Saved entries →
################

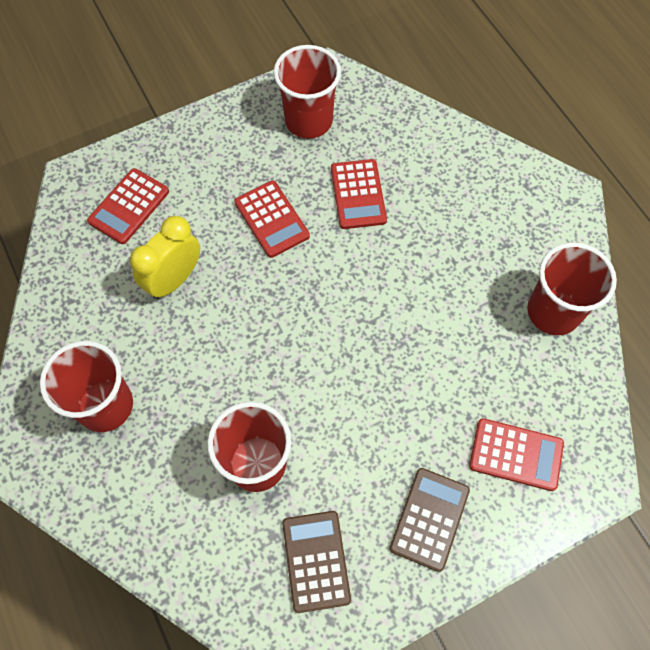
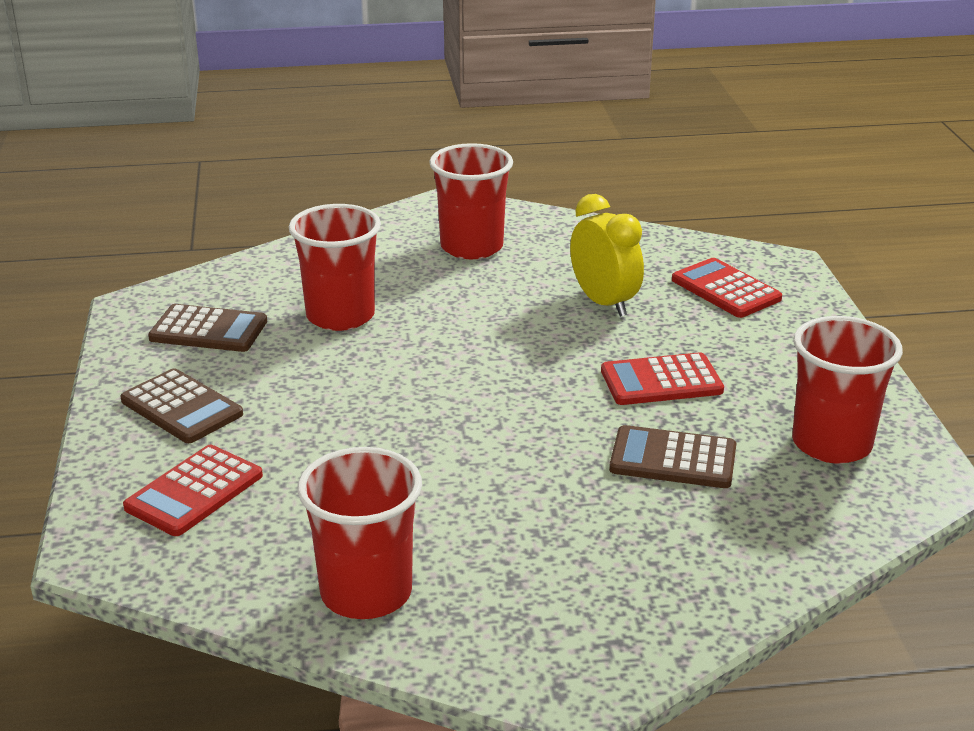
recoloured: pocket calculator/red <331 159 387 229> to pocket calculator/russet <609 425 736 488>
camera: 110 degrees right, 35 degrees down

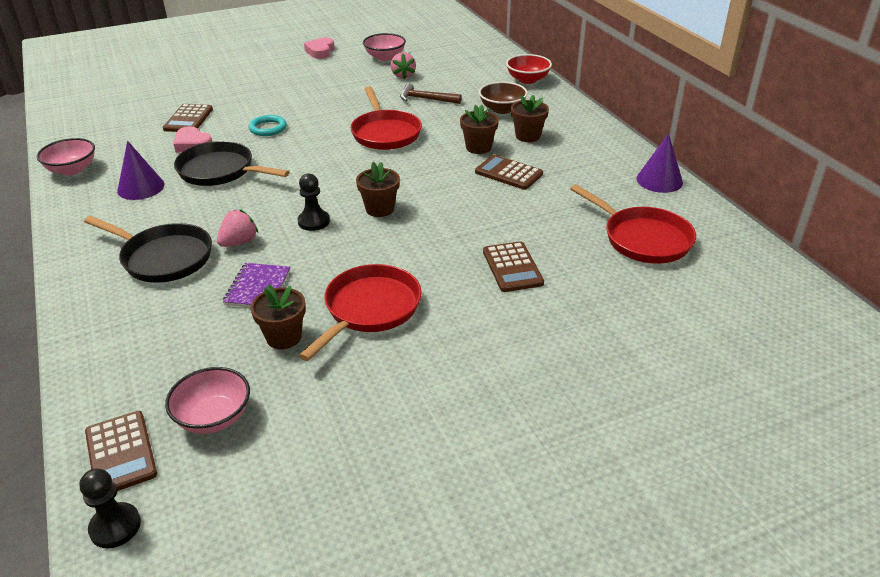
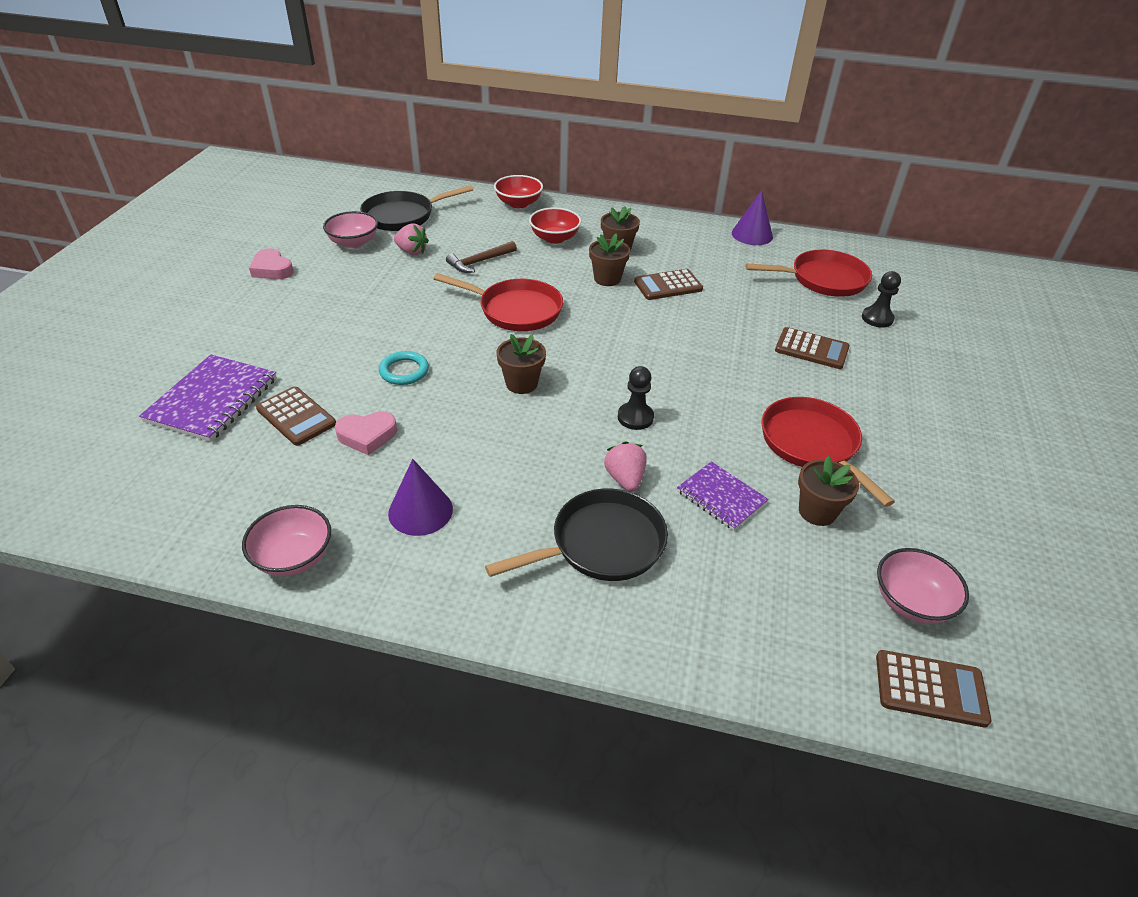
added: notebook/purple <139 354 277 442>
moved: pawn/black <80 469 141 548> to <862 271 901 328>; pan/black <174 141 290 186> to <360 185 473 231>; flower pot/russet <356 162 400 217> to <497 334 546 394>
recoloured: serving bowl/russet <479 82 528 114> to serving bowl/red <529 207 581 244>
camera: 55 degrees left, 5 degrees up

################

EXERCISE BRIEF → Apart from the images, please copy every line of the data exactly as written.

SOLUTION TO THE EXERCISE →
recoloured: pocket calculator/red <331 159 387 229> to pocket calculator/russet <609 425 736 488>
camera: 110 degrees right, 35 degrees down

added: notebook/purple <139 354 277 442>
moved: pawn/black <80 469 141 548> to <862 271 901 328>; pan/black <174 141 290 186> to <360 185 473 231>; flower pot/russet <356 162 400 217> to <497 334 546 394>
recoloured: serving bowl/russet <479 82 528 114> to serving bowl/red <529 207 581 244>
camera: 55 degrees left, 5 degrees up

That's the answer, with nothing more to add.